▶ TASK DESCRIPTION
Leaving out the pictures, output each record exactly as it stands.

▶ RECORDS SUPPLIED
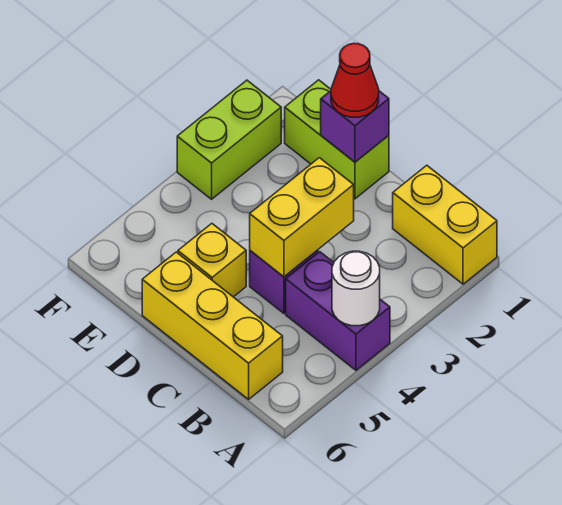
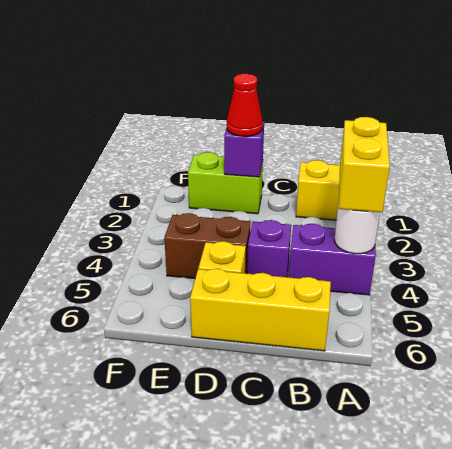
yellow brick C3:C4 level 2 -> yellow brick A3:A4 level 3
none -> brown brick D4:E4 level 1
lime brick F2:F3 level 1 -> none

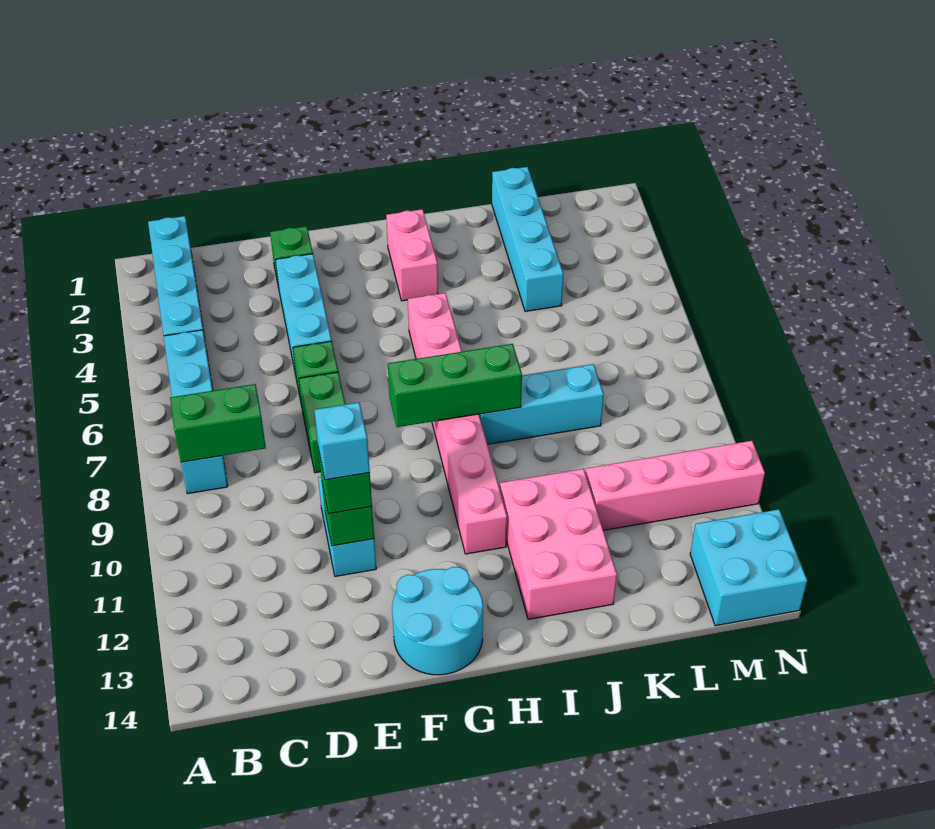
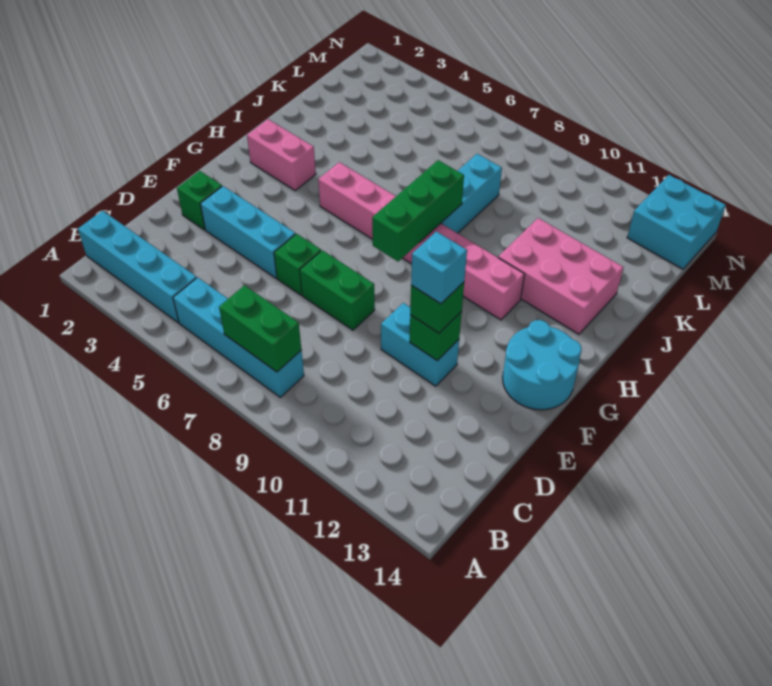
green brick B8:C8 level 2 -> green brick B7:B8 level 2
cyan brick K1:K4 level 1 -> none
pink brick K11:N11 level 1 -> none

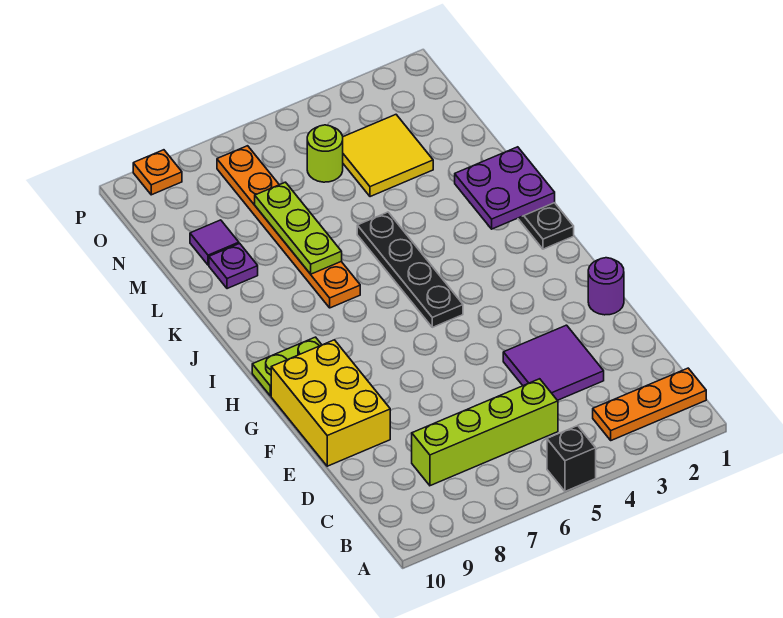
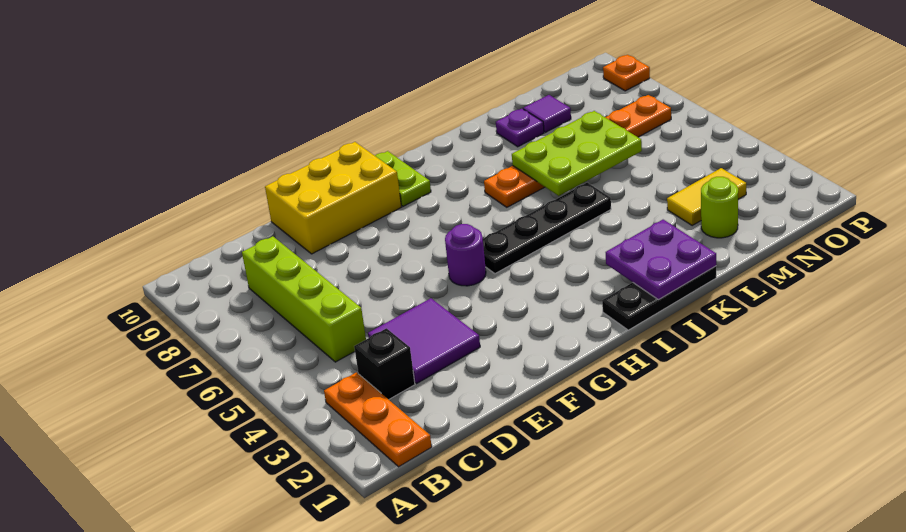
black brick A5 level 1 -> black brick C3 level 1
purple round brick F1 level 1 -> purple round brick G5 level 1
lime plate K7:M7 level 2 -> lime plate K6:M7 level 2
yellow tile M3:N4 level 1 -> yellow tile M3:N3 level 1
lime round brick N5 level 1 -> lime round brick M2 level 1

▶ SOLUTION TO THIS PROBLEM
yellow brick C3:C4 level 2 -> yellow brick A3:A4 level 3
none -> brown brick D4:E4 level 1
lime brick F2:F3 level 1 -> none

green brick B8:C8 level 2 -> green brick B7:B8 level 2
cyan brick K1:K4 level 1 -> none
pink brick K11:N11 level 1 -> none

black brick A5 level 1 -> black brick C3 level 1
purple round brick F1 level 1 -> purple round brick G5 level 1
lime plate K7:M7 level 2 -> lime plate K6:M7 level 2
yellow tile M3:N4 level 1 -> yellow tile M3:N3 level 1
lime round brick N5 level 1 -> lime round brick M2 level 1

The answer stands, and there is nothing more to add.